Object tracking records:
○ ○ ○

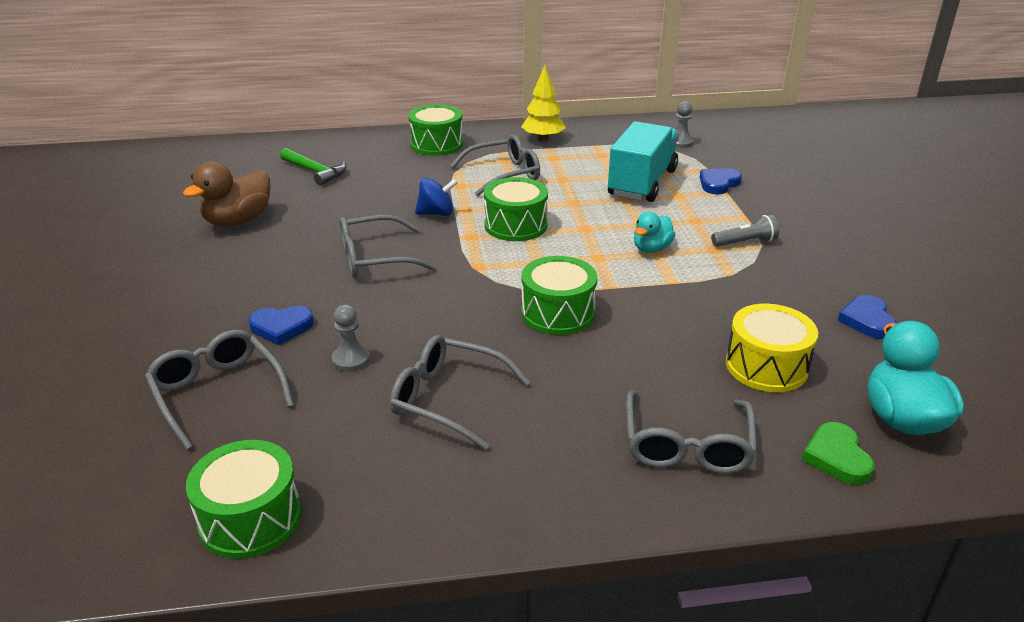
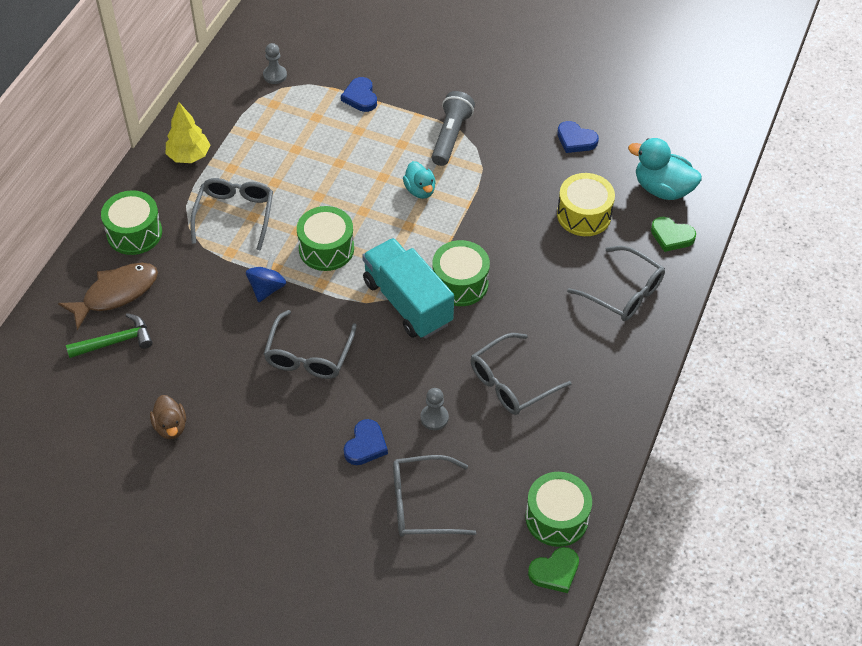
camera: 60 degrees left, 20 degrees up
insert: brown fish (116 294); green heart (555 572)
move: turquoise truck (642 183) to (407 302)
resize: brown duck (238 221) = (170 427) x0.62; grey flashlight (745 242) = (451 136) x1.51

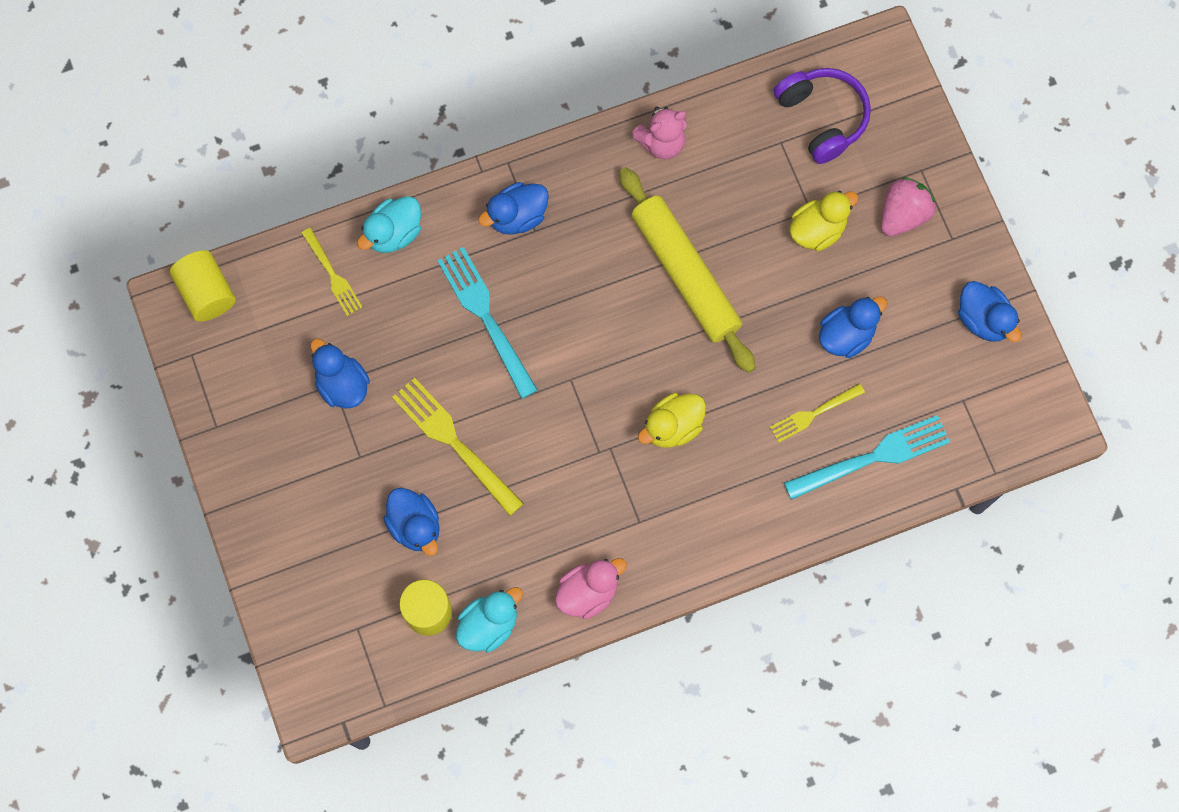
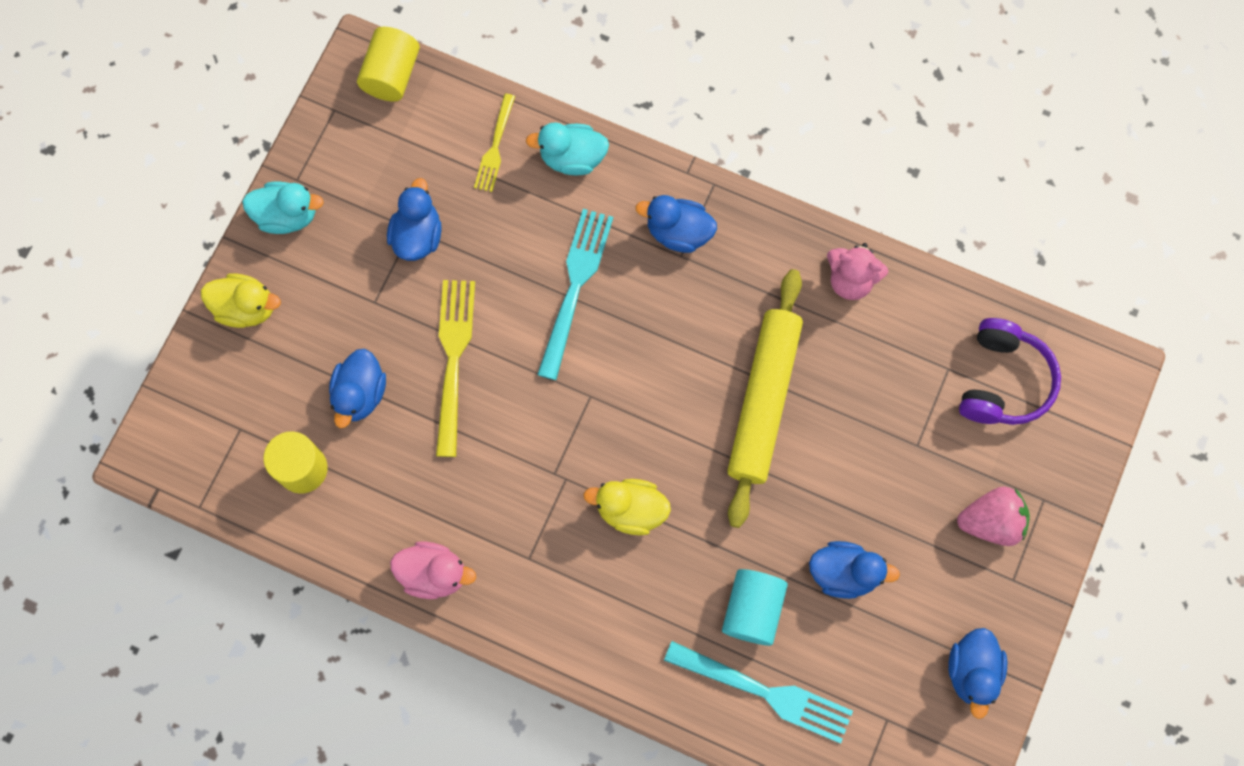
camera: 45 degrees right, 0 degrees up
move: yellow duck (817 230) to (246 308); turquoise duck (489 624) to (287 215)
replace: yellow fork (813 414) to turquoise cylinder (752 610)

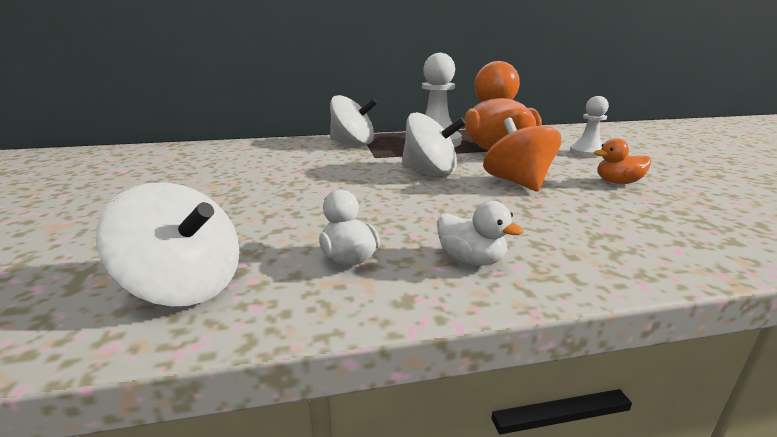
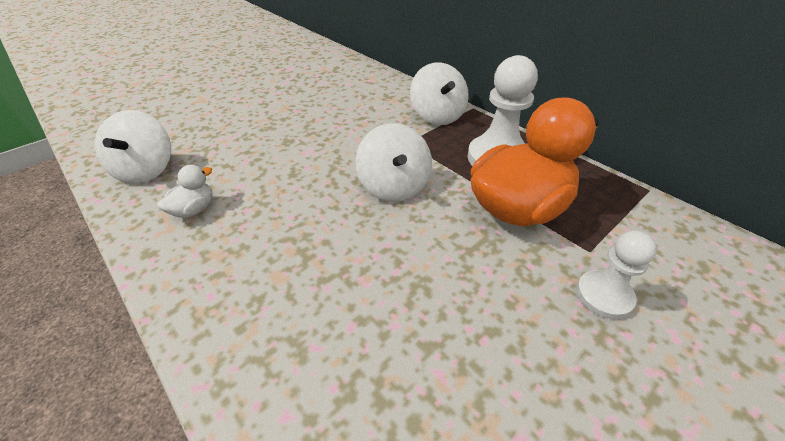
camera: 60 degrees right, 20 degrees up
delete: white duck (471 260); orange spinning top (517 183); orange duck (618 182)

○ ○ ○

WORK INSTRUCTION: Exact copy, no pictures: reproduce every record above.

EXERCISE OUTPUT:
camera: 60 degrees left, 20 degrees up
insert: brown fish (116 294); green heart (555 572)
move: turquoise truck (642 183) to (407 302)
resize: brown duck (238 221) = (170 427) x0.62; grey flashlight (745 242) = (451 136) x1.51

camera: 45 degrees right, 0 degrees up
move: yellow duck (817 230) to (246 308); turquoise duck (489 624) to (287 215)
replace: yellow fork (813 414) to turquoise cylinder (752 610)

camera: 60 degrees right, 20 degrees up
delete: white duck (471 260); orange spinning top (517 183); orange duck (618 182)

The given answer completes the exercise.